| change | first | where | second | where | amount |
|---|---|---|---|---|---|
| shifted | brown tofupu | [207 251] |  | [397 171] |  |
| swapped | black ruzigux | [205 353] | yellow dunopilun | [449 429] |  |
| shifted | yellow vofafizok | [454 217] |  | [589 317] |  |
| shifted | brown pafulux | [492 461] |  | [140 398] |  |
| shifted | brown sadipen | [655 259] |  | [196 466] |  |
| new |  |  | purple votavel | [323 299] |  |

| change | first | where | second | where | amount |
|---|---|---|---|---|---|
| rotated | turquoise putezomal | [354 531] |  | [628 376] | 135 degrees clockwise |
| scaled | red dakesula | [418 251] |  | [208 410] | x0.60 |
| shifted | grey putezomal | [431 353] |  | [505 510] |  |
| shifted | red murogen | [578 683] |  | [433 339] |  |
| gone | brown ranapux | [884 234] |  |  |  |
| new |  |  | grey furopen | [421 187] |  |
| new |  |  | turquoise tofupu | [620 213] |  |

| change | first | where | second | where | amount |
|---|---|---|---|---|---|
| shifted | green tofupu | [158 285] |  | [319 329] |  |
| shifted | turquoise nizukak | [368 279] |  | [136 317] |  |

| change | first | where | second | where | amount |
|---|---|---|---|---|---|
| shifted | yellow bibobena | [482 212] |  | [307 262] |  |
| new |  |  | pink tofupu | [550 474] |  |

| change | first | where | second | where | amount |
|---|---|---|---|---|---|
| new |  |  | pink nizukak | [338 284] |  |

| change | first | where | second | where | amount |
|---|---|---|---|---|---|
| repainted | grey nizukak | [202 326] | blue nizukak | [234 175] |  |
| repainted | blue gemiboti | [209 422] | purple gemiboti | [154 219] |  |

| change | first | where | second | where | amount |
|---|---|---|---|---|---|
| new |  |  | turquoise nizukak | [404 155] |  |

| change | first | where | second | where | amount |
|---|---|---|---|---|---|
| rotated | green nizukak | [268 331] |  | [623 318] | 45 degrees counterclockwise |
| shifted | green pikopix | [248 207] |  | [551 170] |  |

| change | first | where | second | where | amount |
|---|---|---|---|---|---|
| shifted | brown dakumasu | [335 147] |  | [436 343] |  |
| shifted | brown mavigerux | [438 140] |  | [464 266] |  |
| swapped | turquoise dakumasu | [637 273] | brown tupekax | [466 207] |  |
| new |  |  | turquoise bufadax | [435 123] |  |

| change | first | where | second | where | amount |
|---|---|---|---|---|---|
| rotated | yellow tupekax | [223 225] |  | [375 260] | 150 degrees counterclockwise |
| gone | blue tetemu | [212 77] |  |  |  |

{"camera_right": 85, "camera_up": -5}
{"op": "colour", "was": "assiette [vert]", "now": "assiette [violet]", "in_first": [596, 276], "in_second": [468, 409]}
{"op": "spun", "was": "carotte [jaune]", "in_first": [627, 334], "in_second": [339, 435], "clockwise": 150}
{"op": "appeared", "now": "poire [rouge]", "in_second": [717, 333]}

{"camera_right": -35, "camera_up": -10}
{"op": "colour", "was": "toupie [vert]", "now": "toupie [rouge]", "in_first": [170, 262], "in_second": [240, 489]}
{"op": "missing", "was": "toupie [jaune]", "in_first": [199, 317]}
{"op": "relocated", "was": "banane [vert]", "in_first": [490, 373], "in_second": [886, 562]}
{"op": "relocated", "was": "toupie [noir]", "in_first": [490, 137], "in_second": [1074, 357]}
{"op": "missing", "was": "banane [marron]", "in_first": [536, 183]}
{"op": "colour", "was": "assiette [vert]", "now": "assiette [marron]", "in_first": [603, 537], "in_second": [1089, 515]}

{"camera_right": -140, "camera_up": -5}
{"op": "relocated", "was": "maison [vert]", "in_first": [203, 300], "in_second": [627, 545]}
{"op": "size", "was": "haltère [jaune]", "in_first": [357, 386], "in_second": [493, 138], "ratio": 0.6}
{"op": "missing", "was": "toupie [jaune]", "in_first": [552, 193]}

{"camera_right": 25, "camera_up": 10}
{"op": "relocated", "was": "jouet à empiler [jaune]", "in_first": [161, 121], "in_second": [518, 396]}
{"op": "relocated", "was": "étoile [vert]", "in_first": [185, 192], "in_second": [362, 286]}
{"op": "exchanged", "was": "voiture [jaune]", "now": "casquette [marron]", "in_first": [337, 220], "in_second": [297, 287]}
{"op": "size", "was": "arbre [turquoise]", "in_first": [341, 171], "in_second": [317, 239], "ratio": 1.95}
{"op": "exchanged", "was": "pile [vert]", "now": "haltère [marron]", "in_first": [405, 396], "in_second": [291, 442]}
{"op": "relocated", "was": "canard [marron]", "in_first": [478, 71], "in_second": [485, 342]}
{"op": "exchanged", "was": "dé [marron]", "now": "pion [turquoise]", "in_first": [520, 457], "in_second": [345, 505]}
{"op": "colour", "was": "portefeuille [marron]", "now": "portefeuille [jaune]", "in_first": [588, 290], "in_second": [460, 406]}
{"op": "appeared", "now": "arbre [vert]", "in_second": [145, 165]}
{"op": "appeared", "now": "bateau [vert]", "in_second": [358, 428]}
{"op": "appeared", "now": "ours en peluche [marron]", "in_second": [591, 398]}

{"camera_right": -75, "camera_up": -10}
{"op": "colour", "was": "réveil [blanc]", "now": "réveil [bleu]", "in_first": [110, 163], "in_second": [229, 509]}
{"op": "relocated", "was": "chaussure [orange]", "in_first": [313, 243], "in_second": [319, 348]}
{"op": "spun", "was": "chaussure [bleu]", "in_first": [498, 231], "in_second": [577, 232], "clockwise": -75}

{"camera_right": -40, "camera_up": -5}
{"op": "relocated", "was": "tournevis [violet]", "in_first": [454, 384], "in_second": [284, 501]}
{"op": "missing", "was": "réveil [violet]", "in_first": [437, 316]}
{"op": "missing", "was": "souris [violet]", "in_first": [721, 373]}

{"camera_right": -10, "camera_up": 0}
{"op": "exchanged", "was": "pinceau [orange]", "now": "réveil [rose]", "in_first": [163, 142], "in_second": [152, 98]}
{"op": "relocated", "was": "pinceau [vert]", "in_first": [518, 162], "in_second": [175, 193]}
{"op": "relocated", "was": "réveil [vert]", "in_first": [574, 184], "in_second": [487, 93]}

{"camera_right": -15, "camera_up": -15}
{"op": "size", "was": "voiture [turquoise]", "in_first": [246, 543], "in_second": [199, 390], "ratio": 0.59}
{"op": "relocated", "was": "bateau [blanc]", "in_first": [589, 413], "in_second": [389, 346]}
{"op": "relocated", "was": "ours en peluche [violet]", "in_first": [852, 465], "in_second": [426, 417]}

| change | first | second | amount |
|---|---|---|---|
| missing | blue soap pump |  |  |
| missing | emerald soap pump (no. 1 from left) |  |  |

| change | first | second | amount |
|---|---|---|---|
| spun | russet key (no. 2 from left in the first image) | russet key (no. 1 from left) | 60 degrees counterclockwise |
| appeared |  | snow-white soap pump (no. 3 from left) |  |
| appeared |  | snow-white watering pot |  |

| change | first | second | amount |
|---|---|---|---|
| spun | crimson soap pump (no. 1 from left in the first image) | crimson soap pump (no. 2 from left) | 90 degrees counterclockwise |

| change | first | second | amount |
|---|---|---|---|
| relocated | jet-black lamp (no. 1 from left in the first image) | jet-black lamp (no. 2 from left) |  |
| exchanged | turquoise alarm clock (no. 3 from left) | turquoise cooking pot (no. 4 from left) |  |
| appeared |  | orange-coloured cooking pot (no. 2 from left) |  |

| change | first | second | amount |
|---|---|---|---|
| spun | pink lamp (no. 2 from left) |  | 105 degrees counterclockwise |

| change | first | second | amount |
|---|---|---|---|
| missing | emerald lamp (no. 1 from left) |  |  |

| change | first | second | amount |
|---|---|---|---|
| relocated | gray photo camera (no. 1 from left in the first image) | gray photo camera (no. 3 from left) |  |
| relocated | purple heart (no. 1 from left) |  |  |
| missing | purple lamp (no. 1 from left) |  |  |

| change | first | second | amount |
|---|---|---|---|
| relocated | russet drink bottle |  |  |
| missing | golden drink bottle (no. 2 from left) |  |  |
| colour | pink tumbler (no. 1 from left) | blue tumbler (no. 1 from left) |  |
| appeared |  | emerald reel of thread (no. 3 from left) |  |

------------------------------------------------------------

• _Work required_
Quote the listing above, but only from the line that shows "brown tofupu |" through the line that shows "brown sadipen |".

• _Solution for this problem_
| shifted | brown tofupu | [207 251] |  | [397 171] |  |
| swapped | black ruzigux | [205 353] | yellow dunopilun | [449 429] |  |
| shifted | yellow vofafizok | [454 217] |  | [589 317] |  |
| shifted | brown pafulux | [492 461] |  | [140 398] |  |
| shifted | brown sadipen | [655 259] |  | [196 466] |  |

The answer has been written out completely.